What you need to do:
Show every line of the data that contains the string "turned".

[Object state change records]
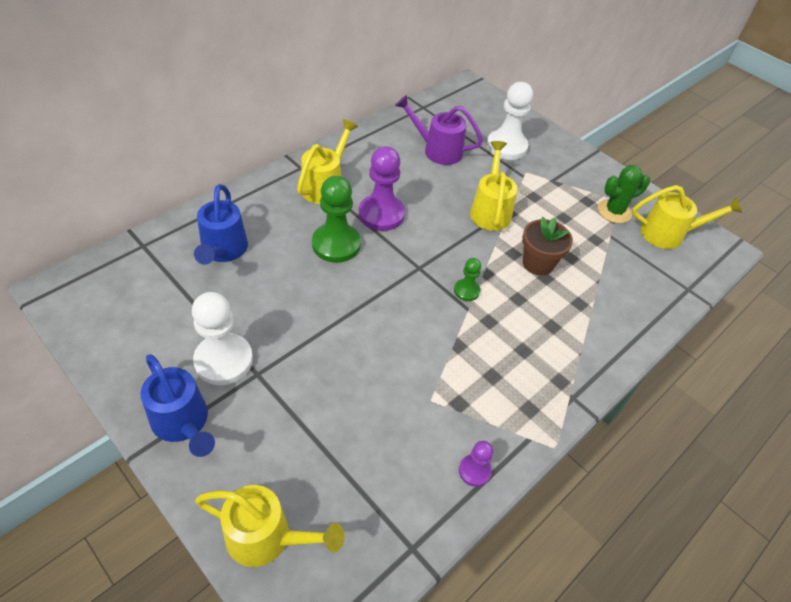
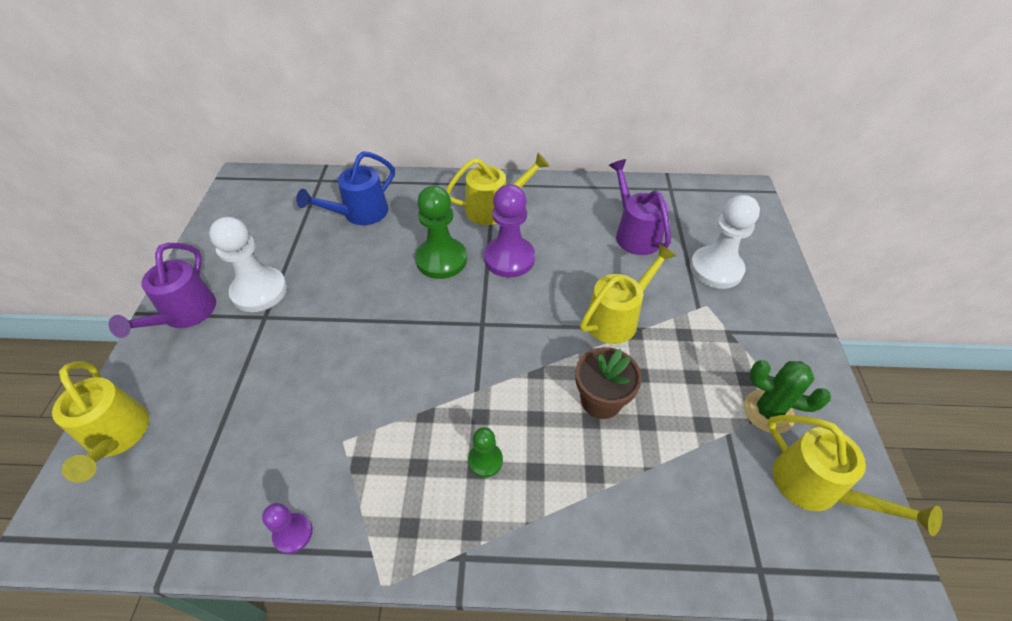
camera: 50 degrees right, 0 degrees up
(183, 424) = (184, 315): blue watering can -> purple watering can
(466, 291) = (496, 373): green pawn -> green pawn (485, 460)

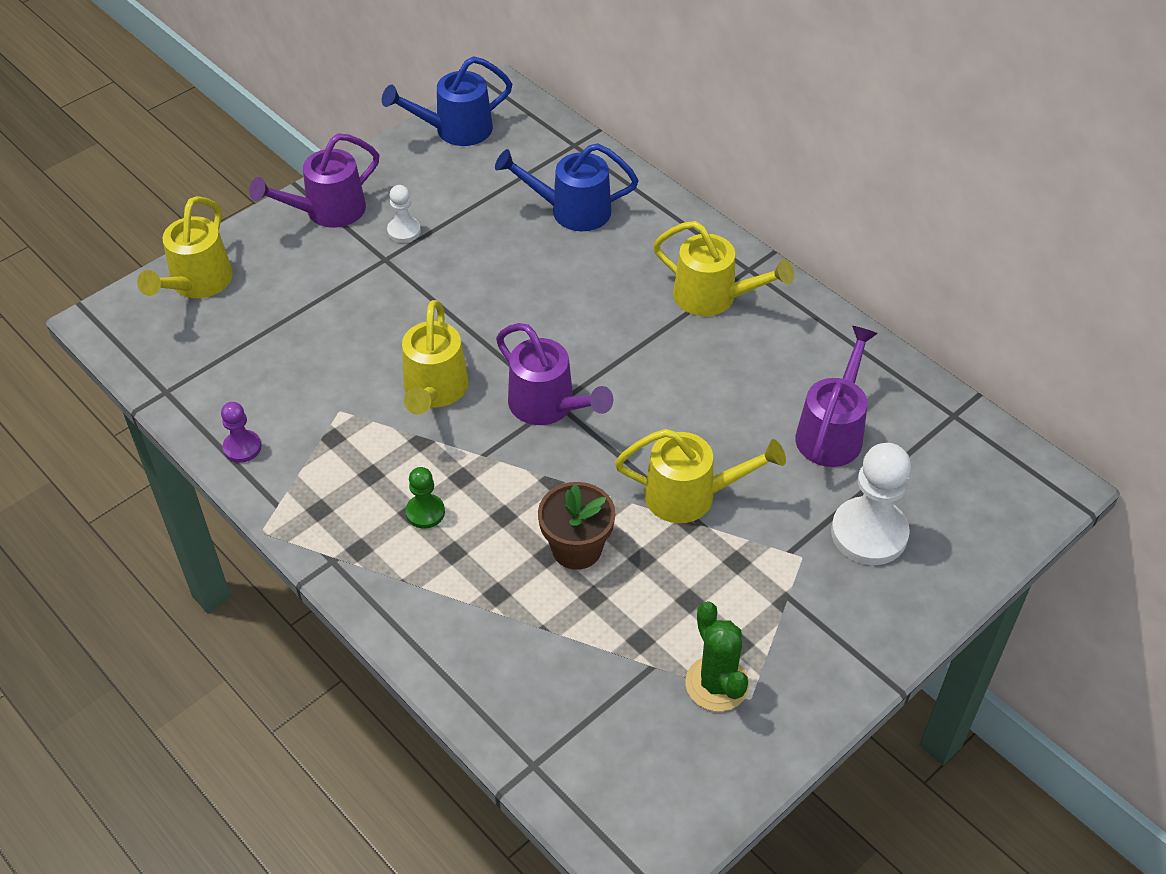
camera: 45 degrees right, 0 degrees up
(230, 214) = (454, 130): none -> blue watering can
(259, 291) = (404, 231): white pawn -> white pawn, size x0.52
(441, 260) = (593, 314): green pawn -> none
(480, 329) = (549, 407): none -> purple watering can
(509, 258) = (661, 361): purple pawn -> none
(816, 488) = (667, 767): yellow watering can -> yellow watering can (434, 392)

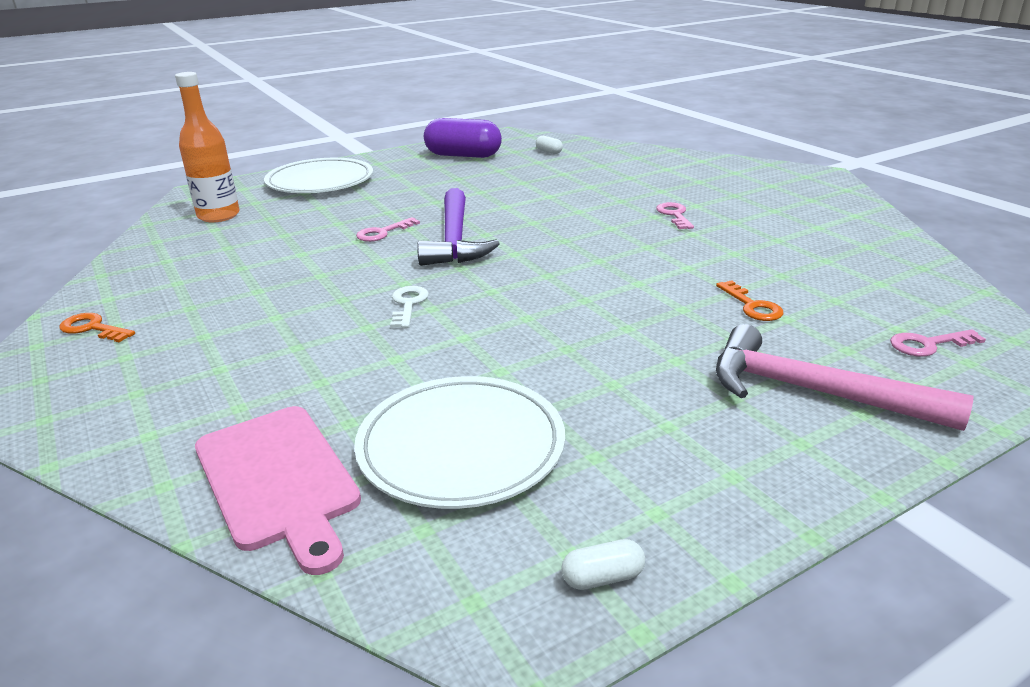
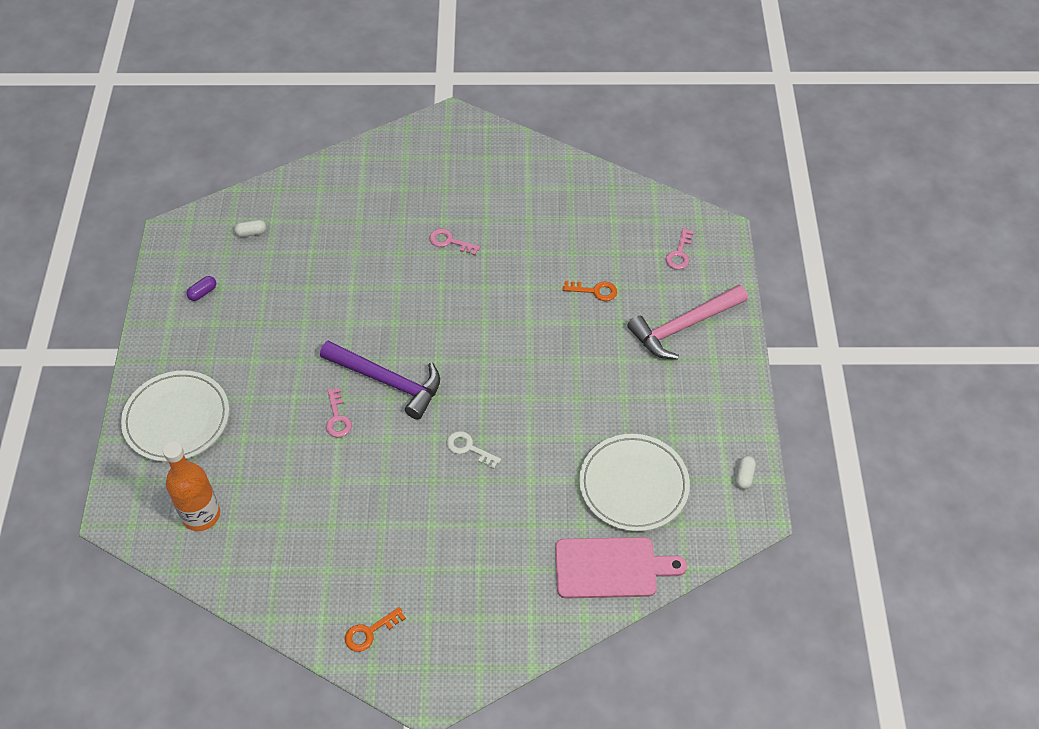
camera: 60 degrees left, 25 degrees up
(463, 155) = (203, 293): purple capsule -> purple capsule, size x0.41

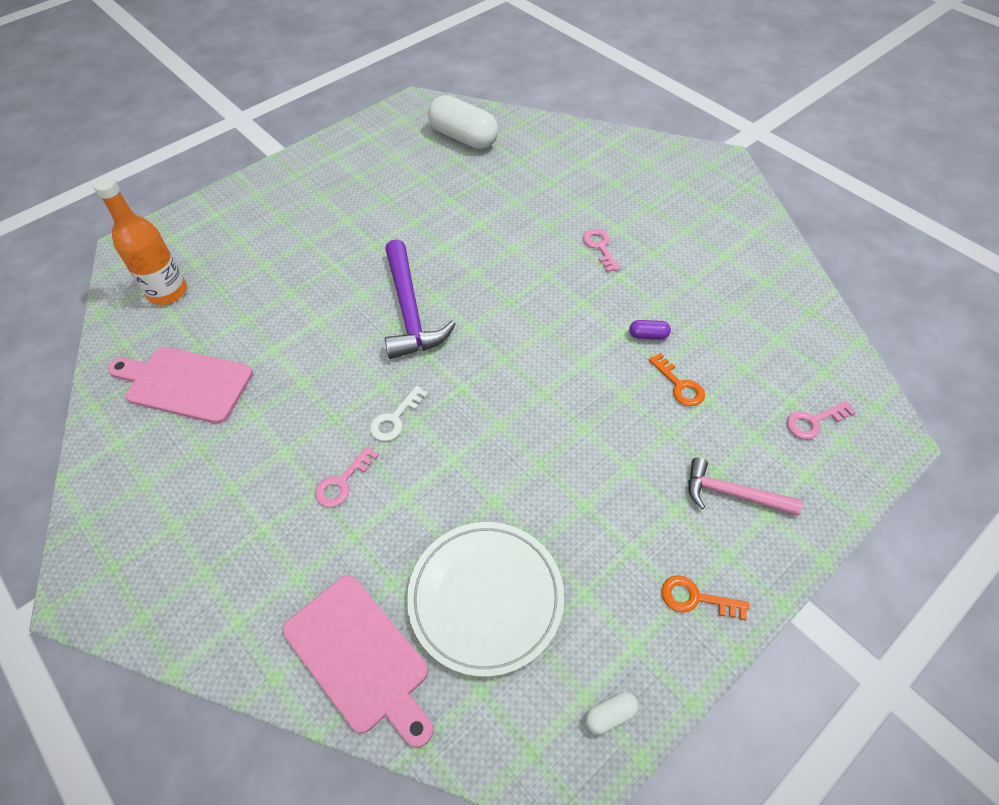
camera: 50 degrees right, 0 degrees up
(177, 419) = (248, 217): white plate -> none
(203, 293) = (379, 152): purple capsule -> purple capsule (648, 335)
(251, 233) = (463, 138): white capsule -> white capsule, size x2.44
(309, 550) = (184, 384): none -> pink cutting board
(337, 418) = (339, 306): pink key -> pink key (342, 482)
(369, 632) = (125, 490): orange key -> orange key (695, 598)
(469, 448) = (395, 419): white key -> white key turned 135 degrees counterclockwise
(683, 327) = (732, 494): pink hammer -> pink hammer, size x0.63

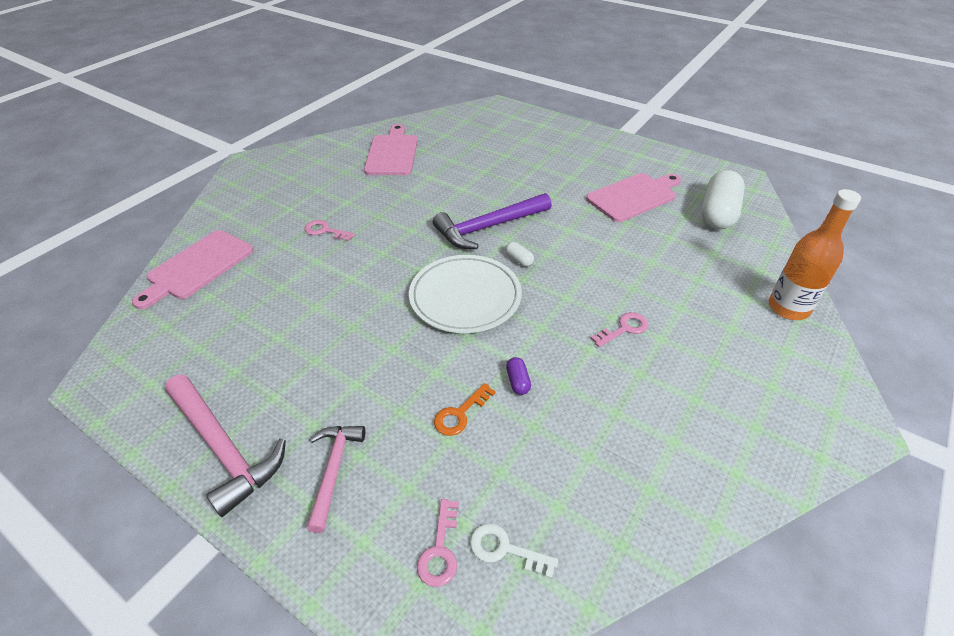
camera: 75 degrees right, 10 degrees down
(167, 292) = (464, 127): orange bottle -> orange bottle (788, 308)
(395, 419) = (382, 242): white key -> white key (505, 549)
(408, 182) = (634, 196): none -> pink cutting board
(485, 598) = (233, 316): white plate -> white plate (465, 297)
(610, 715) = (133, 400): white capsule -> white capsule (519, 260)
(695, 598) = (224, 448): orange key -> pink hammer
(814, 421) = (440, 550): pink key -> pink key turned 135 degrees counterclockwise

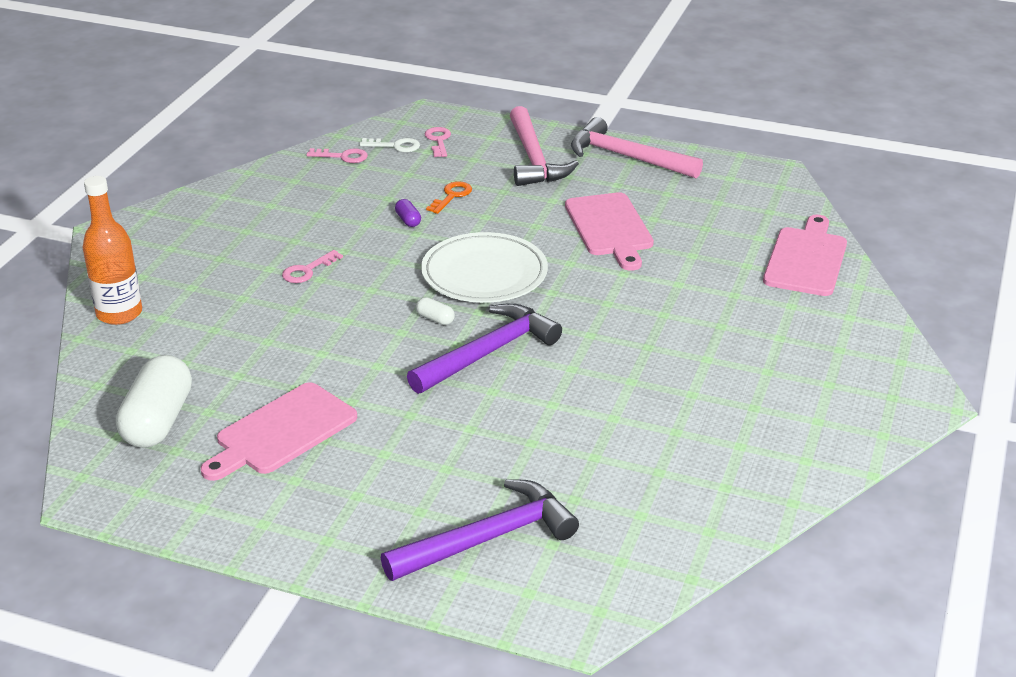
camera: 165 degrees right, 10 degrees down
(325, 231) = (700, 317): pink key -> pink key (343, 156)
(334, 470) = (534, 159): pink hammer -> pink hammer, size x1.59
(392, 153) = (707, 455): pink cutting board -> pink cutting board (610, 228)
(524, 135) = (488, 538): none -> purple hammer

Task response:
(469, 448) = (395, 419): white key -> white key turned 135 degrees counterclockwise
(814, 421) = (440, 550): pink key -> pink key turned 135 degrees counterclockwise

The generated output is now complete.